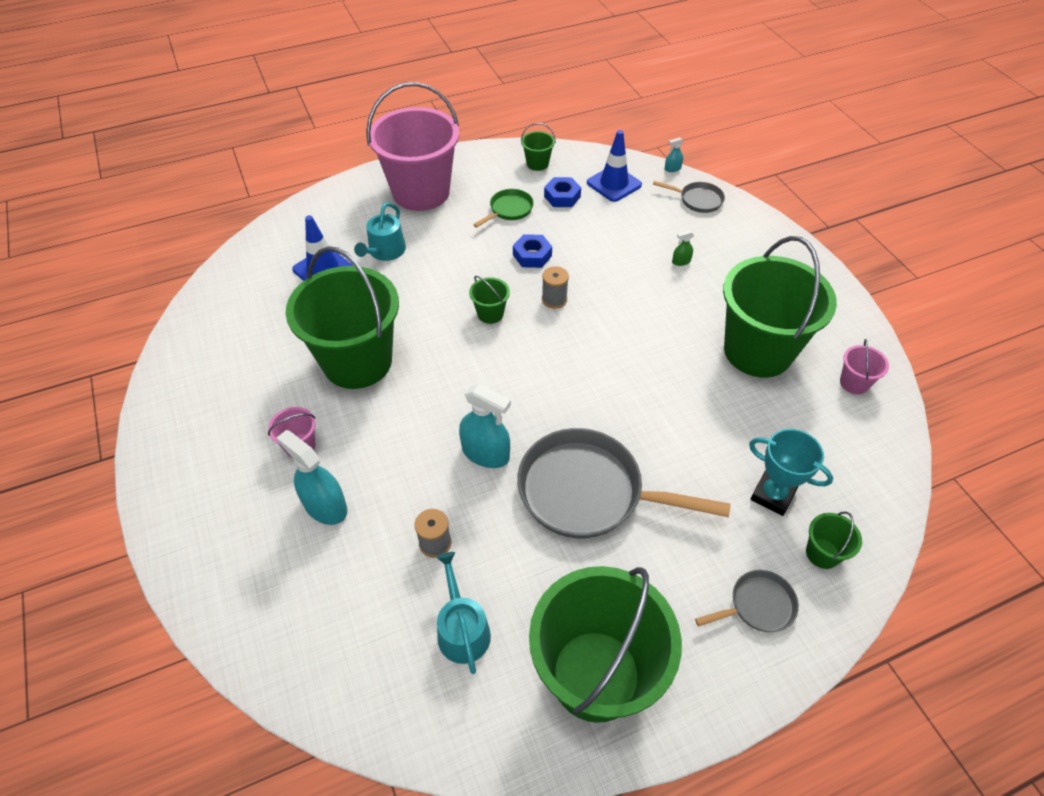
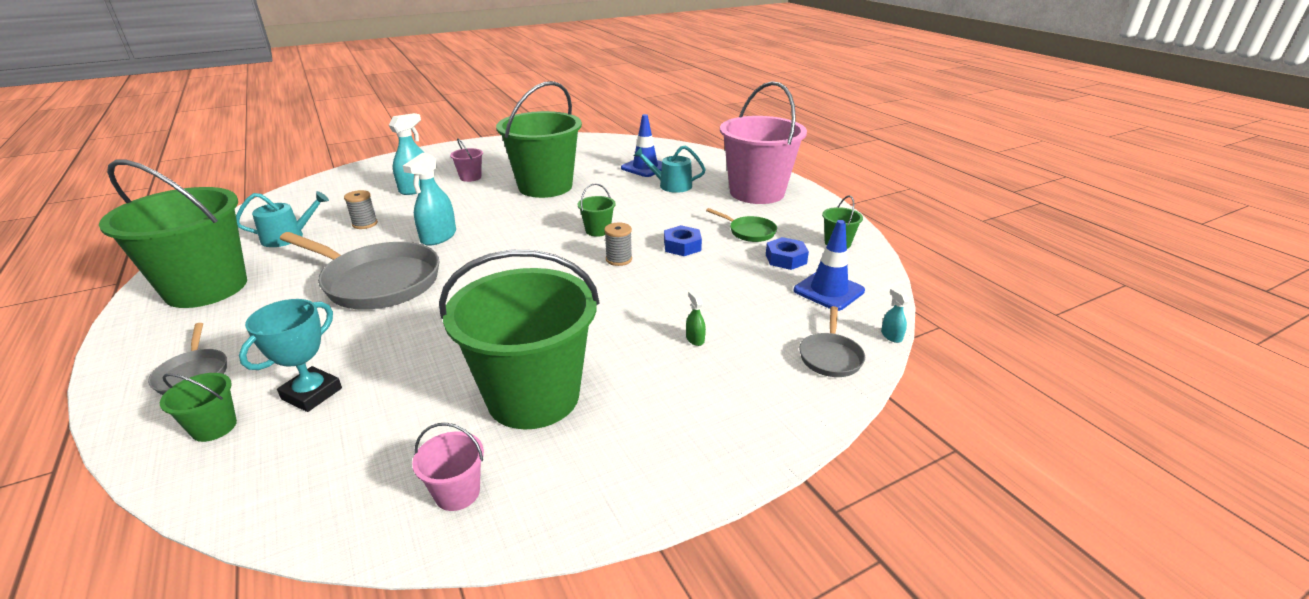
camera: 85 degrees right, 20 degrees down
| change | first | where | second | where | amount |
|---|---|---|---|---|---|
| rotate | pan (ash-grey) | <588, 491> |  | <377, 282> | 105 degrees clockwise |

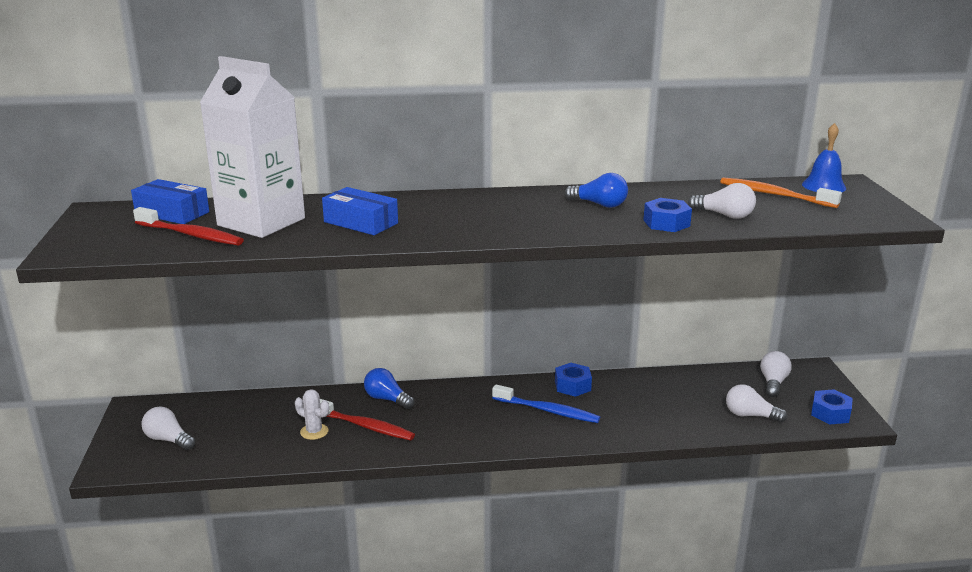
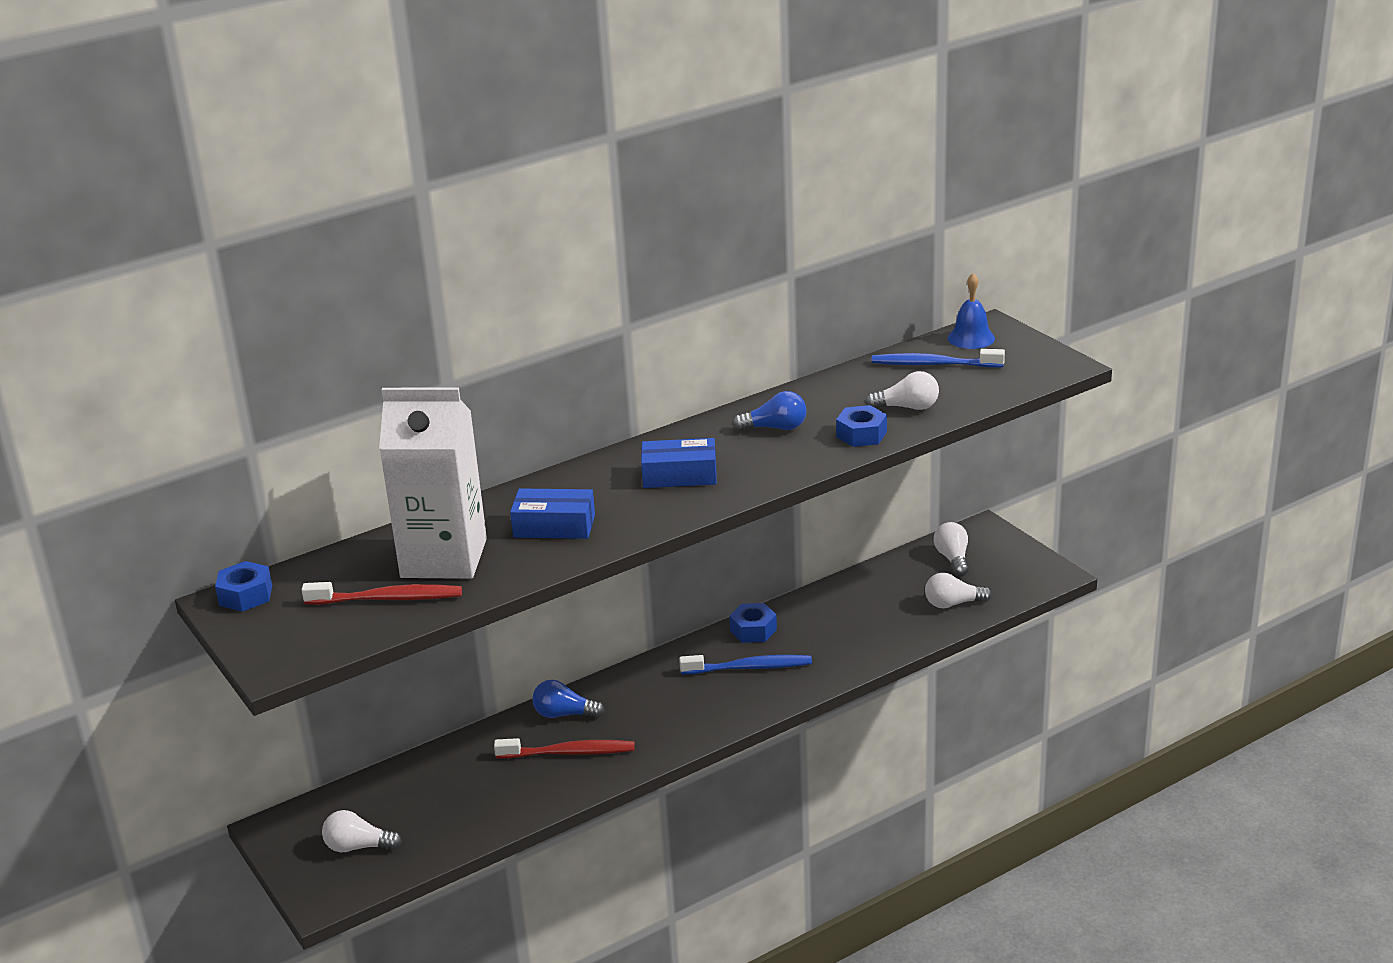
camera: 25 degrees left, 5 degrees up
| change | first | where | second | where | amount |
|---|---|---|---|---|---|
| delete | prickly plant (snow-white) | <314, 432> |  |  |  |
| move | parcel (royal blue) | <172, 213> |  | <679, 475> |  |
| move | hex nut (royal blue) | <830, 413> |  | <245, 595> |  |
| recolor | toothbrush (bright orange) | <774, 195> | toothbrush (royal blue) | <933, 364> |  |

===

WORK TO BE COMPLETED: For this exercise, transcribe the data above line by line, exactly, with pictures omitted.

REPLY:
camera: 85 degrees right, 20 degrees down
| change | first | where | second | where | amount |
|---|---|---|---|---|---|
| rotate | pan (ash-grey) | <588, 491> |  | <377, 282> | 105 degrees clockwise |

camera: 25 degrees left, 5 degrees up
| change | first | where | second | where | amount |
|---|---|---|---|---|---|
| delete | prickly plant (snow-white) | <314, 432> |  |  |  |
| move | parcel (royal blue) | <172, 213> |  | <679, 475> |  |
| move | hex nut (royal blue) | <830, 413> |  | <245, 595> |  |
| recolor | toothbrush (bright orange) | <774, 195> | toothbrush (royal blue) | <933, 364> |  |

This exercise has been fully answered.